§ **TASK ITEM**
Set down exactly the lines below between the line holding "GPS pin TX: GP11 -> GP18" and the line holding "LIGHT pin VCC: 3V3 -> none", inclusive; no other line belongs in the answer.

§ **MATERIAL PROVIDED**

• • • • •

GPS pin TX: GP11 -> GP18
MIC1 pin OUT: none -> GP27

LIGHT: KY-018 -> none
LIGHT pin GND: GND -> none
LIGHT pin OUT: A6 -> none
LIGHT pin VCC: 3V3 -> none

• • • • •

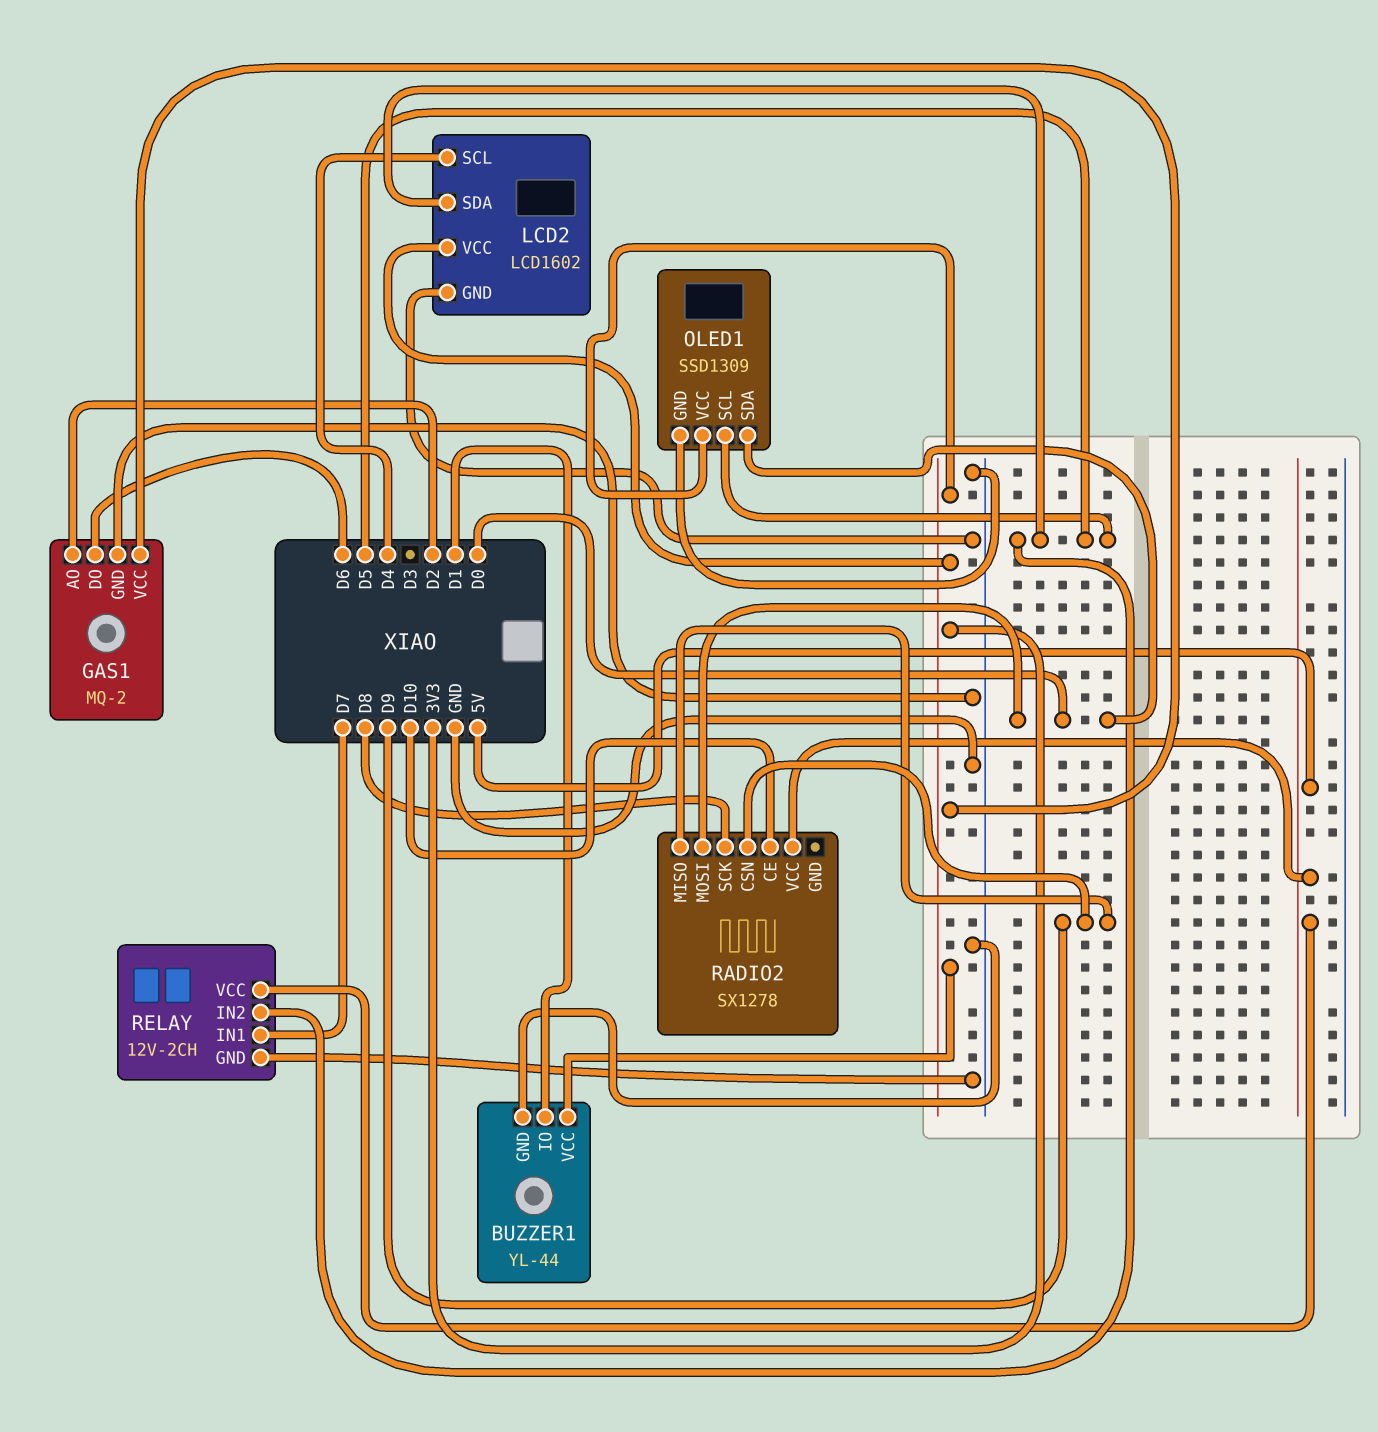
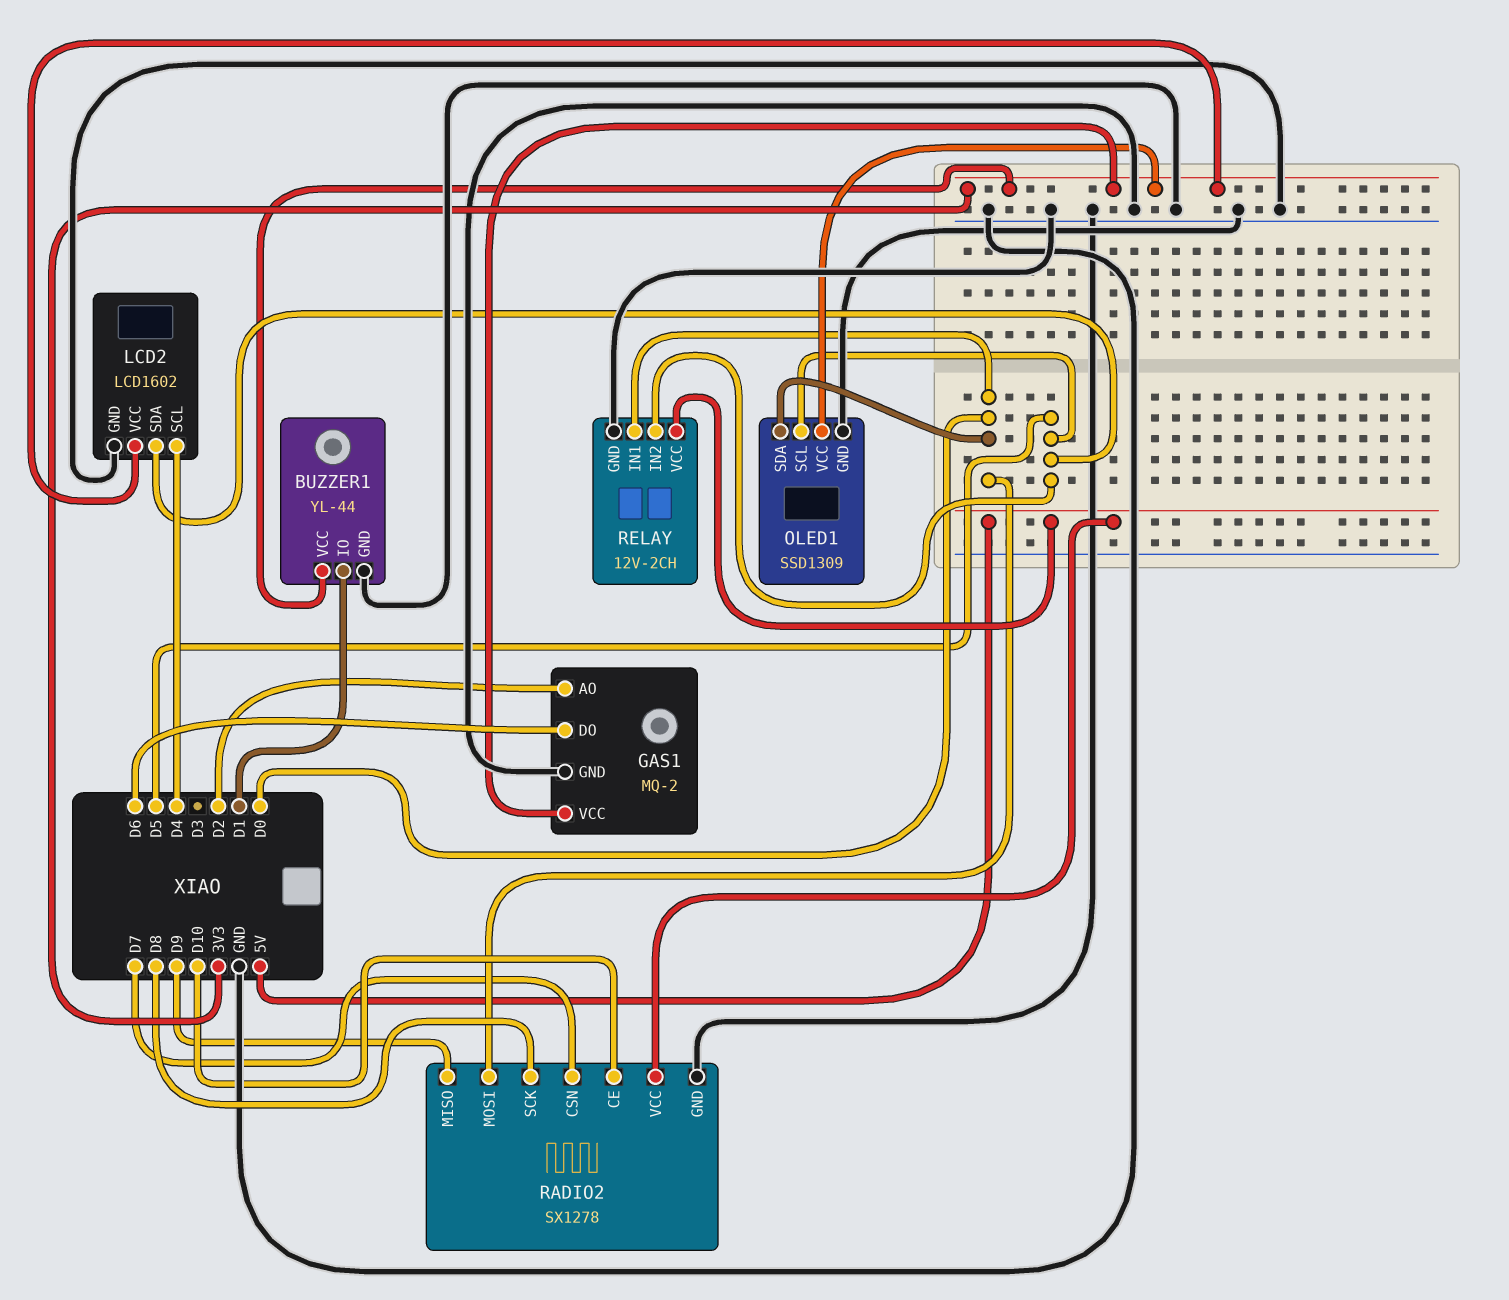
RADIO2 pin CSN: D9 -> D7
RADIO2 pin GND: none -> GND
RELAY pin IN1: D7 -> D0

• • • • •

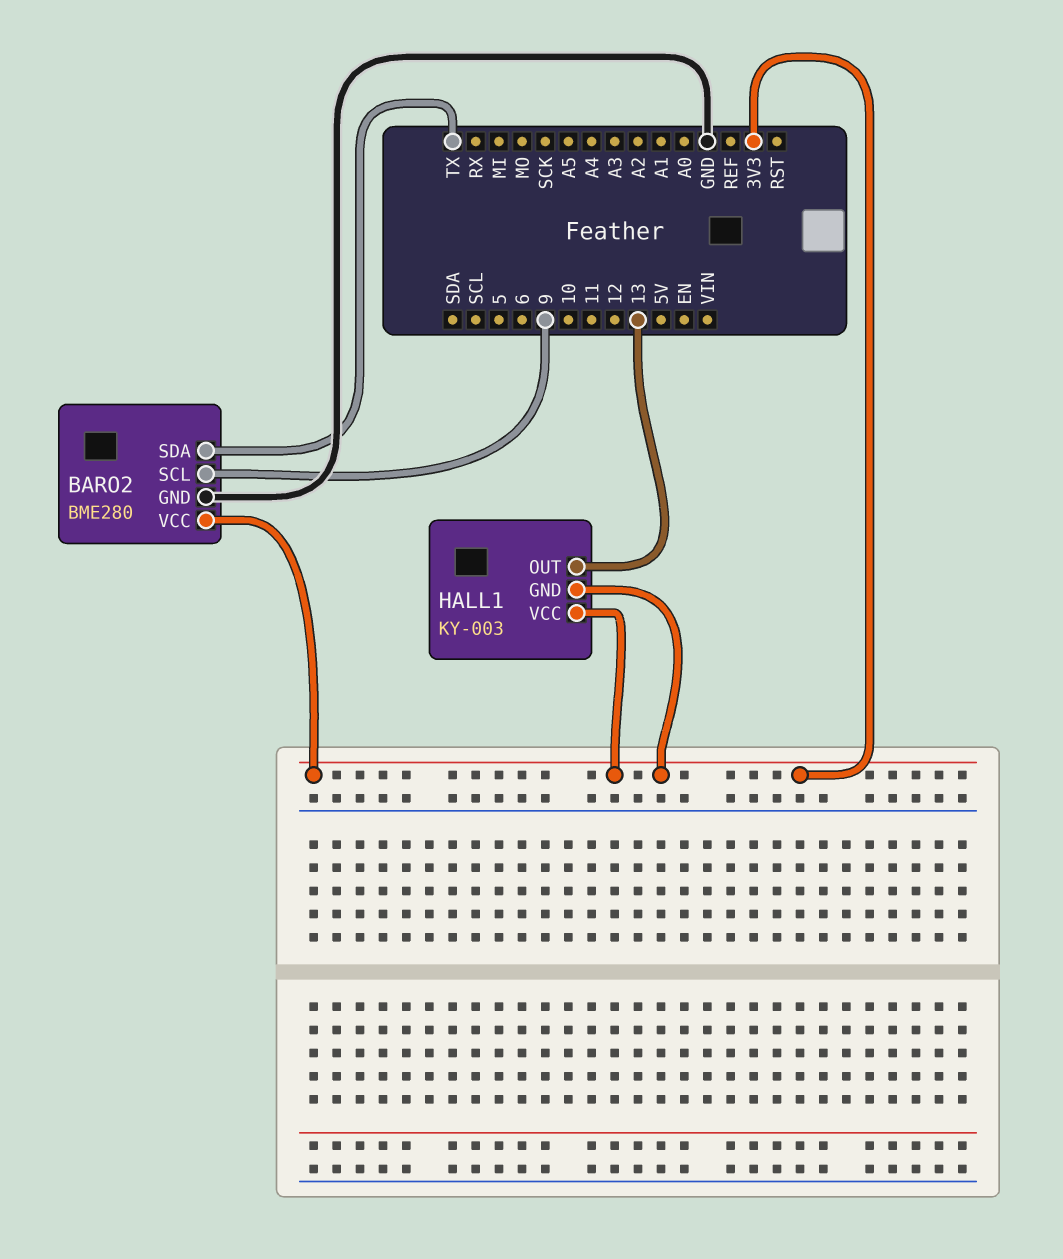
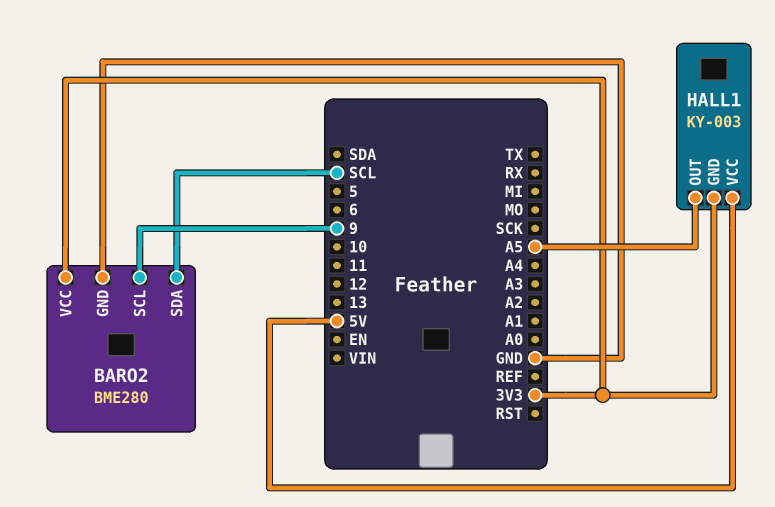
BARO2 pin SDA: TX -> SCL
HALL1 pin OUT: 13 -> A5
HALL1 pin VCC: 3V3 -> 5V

• • • • •

§ **ANSWER FOR THIS EXERCISE**
GPS pin TX: GP11 -> GP18
MIC1 pin OUT: none -> GP27

LIGHT: KY-018 -> none
LIGHT pin GND: GND -> none
LIGHT pin OUT: A6 -> none
LIGHT pin VCC: 3V3 -> none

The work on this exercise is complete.